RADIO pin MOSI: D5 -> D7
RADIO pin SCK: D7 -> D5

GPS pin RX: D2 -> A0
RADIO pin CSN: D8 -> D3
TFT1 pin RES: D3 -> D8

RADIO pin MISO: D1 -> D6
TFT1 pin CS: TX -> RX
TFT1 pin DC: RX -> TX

------------------------------------------------------------

Exercise description.
All records must be repeated exactly, with none skipped.

Exercise output.
RADIO pin MOSI: D5 -> D7
RADIO pin SCK: D7 -> D5

GPS pin RX: D2 -> A0
RADIO pin CSN: D8 -> D3
TFT1 pin RES: D3 -> D8

RADIO pin MISO: D1 -> D6
TFT1 pin CS: TX -> RX
TFT1 pin DC: RX -> TX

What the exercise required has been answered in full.